Task details:
Keeping pictures out of the copy, restate each record word for word.

....................

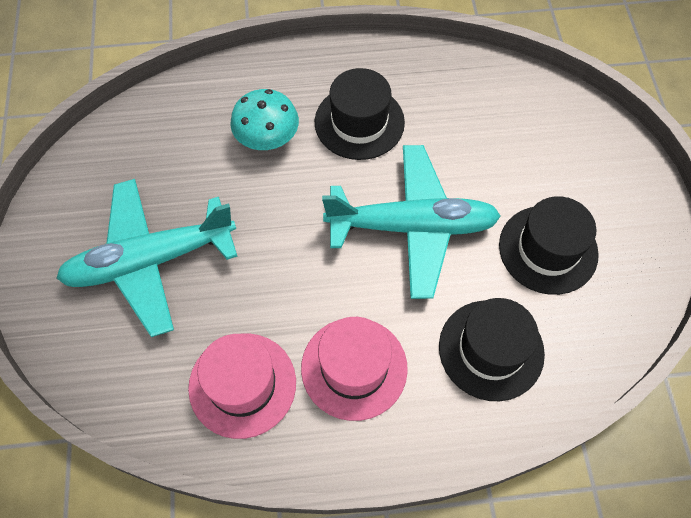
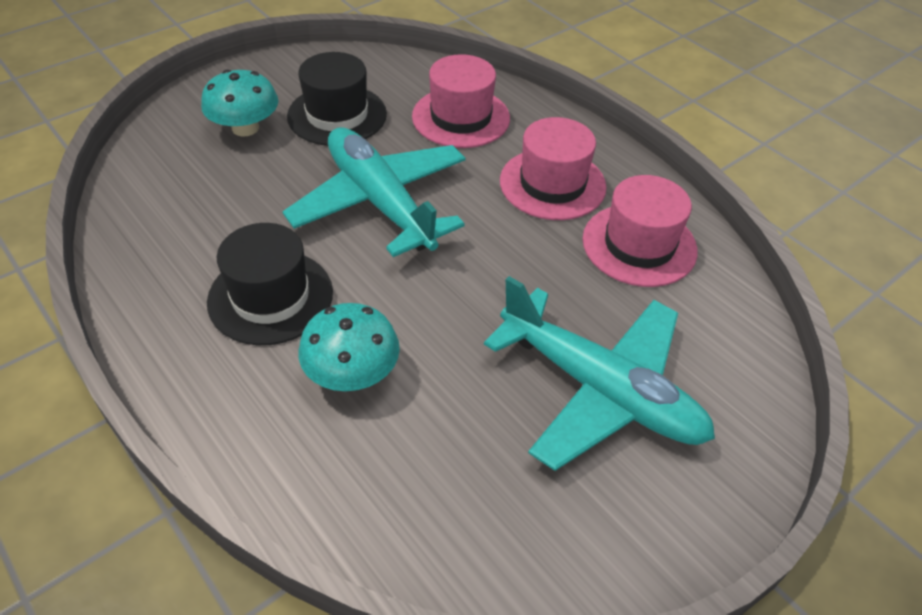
camera: 125 degrees left, 15 degrees down
(491, 349) = (461, 117): black hat -> pink hat
(563, 176) = (245, 128): none -> turquoise mushroom

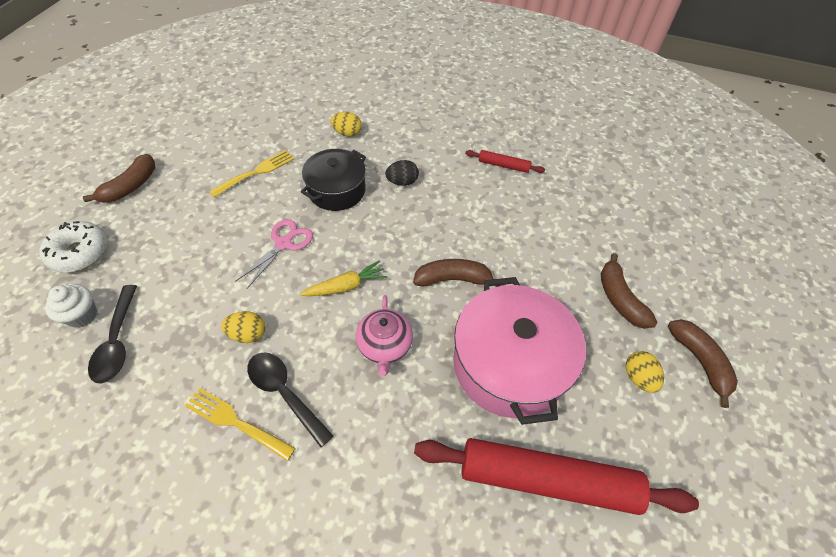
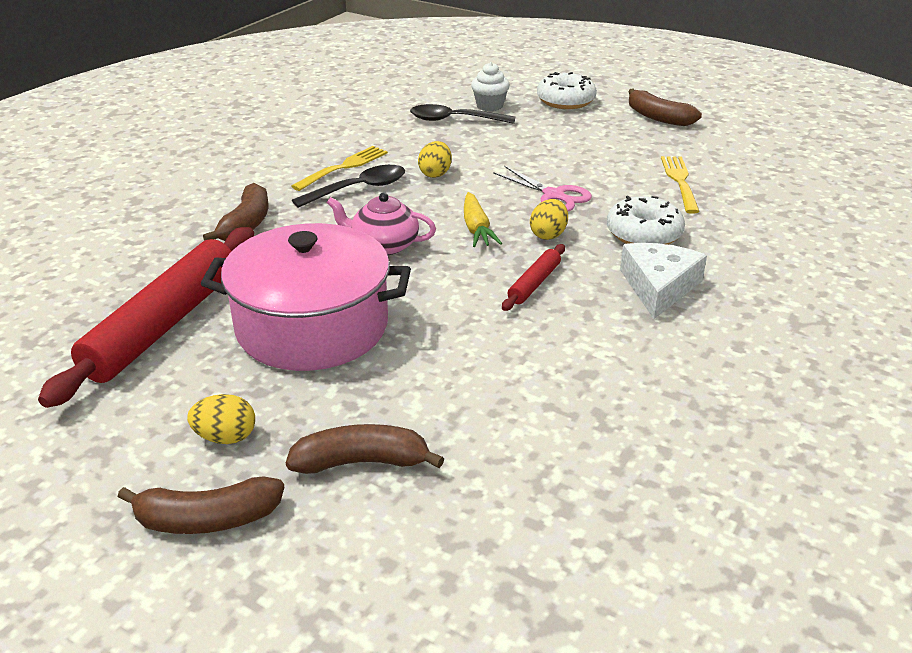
camera: 105 degrees right, 20 degrees down
(255, 173) = (680, 182): yellow fork -> yellow fork turned 150 degrees counterclockwise
(337, 190) = (644, 234): black pot -> white donut
(347, 133) = (773, 251): yellow egg -> yellow egg (548, 235)
(402, 182) = (659, 287): black egg -> white cheese
(453, 279) = (460, 305): brown banana -> brown banana (246, 224)
(503, 165) = (700, 399): red rolling pin -> red rolling pin (534, 283)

....................

Exercise result:
camera: 125 degrees left, 15 degrees down
(491, 349) = (461, 117): black hat -> pink hat
(563, 176) = (245, 128): none -> turquoise mushroom

camera: 105 degrees right, 20 degrees down
(255, 173) = (680, 182): yellow fork -> yellow fork turned 150 degrees counterclockwise
(337, 190) = (644, 234): black pot -> white donut
(347, 133) = (773, 251): yellow egg -> yellow egg (548, 235)
(402, 182) = (659, 287): black egg -> white cheese
(453, 279) = (460, 305): brown banana -> brown banana (246, 224)
(503, 165) = (700, 399): red rolling pin -> red rolling pin (534, 283)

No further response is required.